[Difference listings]

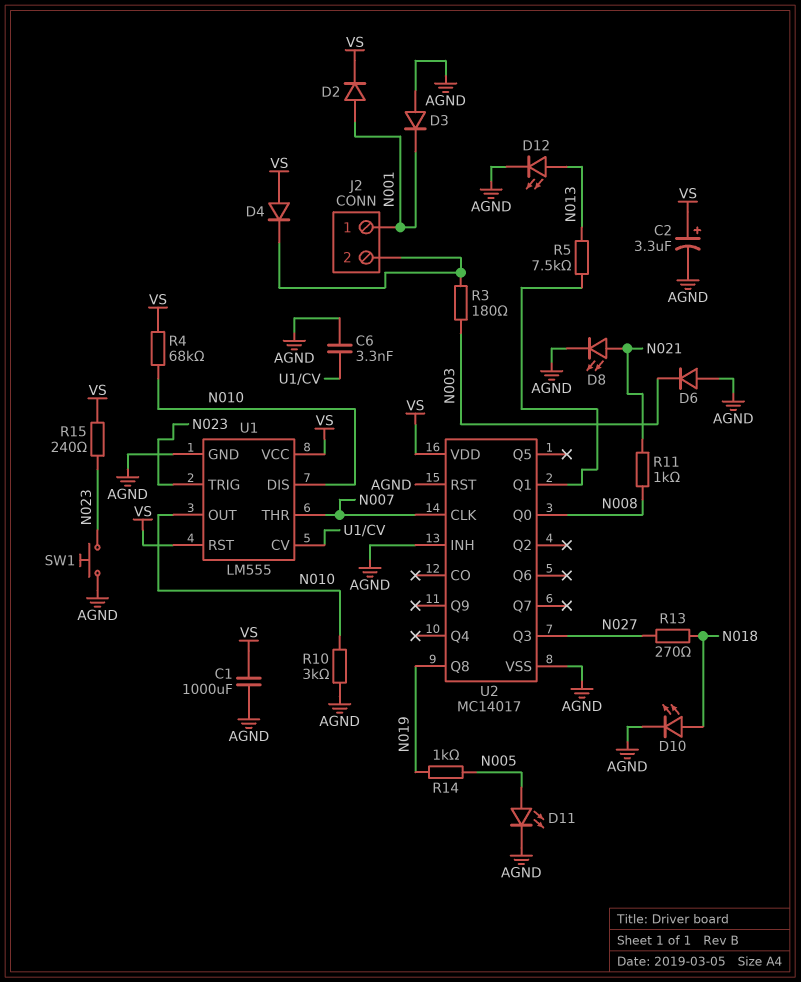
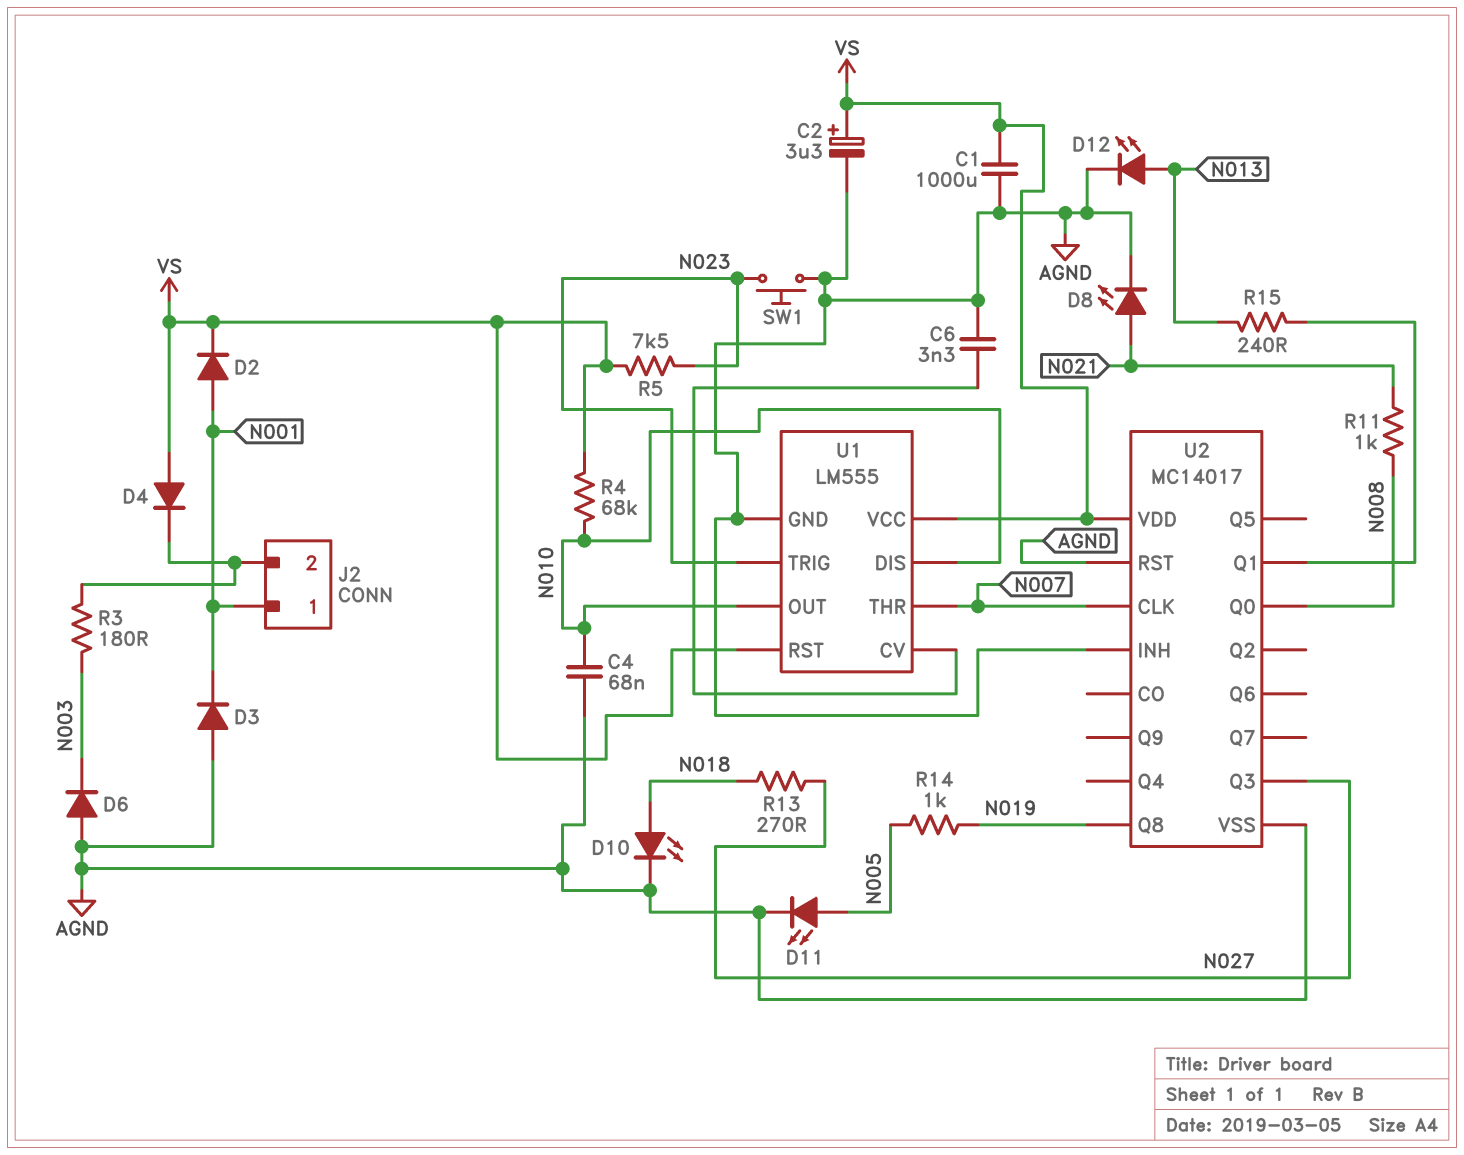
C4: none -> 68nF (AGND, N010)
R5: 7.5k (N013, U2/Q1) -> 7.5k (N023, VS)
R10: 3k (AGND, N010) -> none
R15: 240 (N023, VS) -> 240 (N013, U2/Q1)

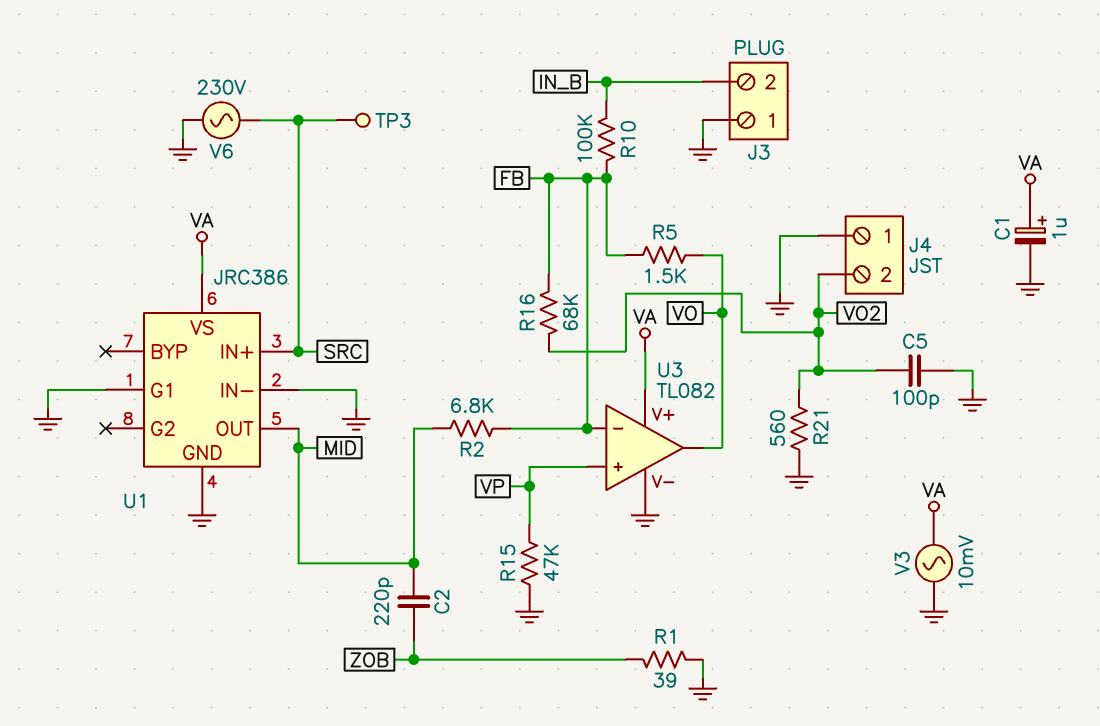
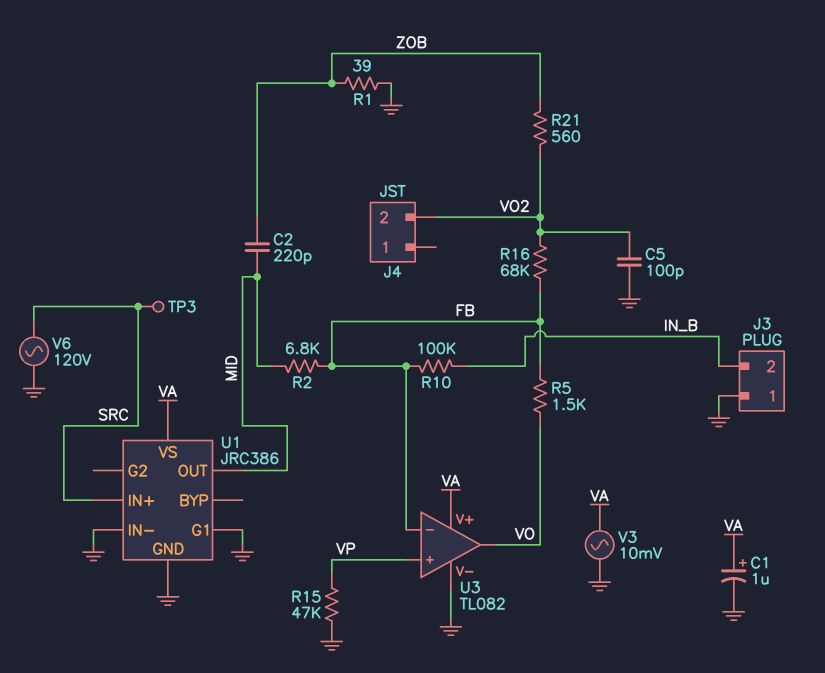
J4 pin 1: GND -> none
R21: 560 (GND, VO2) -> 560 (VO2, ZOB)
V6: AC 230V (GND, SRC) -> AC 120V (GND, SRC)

§ Aim of the exercise
Transcribe the span of lines that runs from the line with "R10: 3k (AGND, N010) -> none" to the end of the data, both ends included, exactly, with nothing else and no pictures.

§ Answer box
R10: 3k (AGND, N010) -> none
R15: 240 (N023, VS) -> 240 (N013, U2/Q1)

J4 pin 1: GND -> none
R21: 560 (GND, VO2) -> 560 (VO2, ZOB)
V6: AC 230V (GND, SRC) -> AC 120V (GND, SRC)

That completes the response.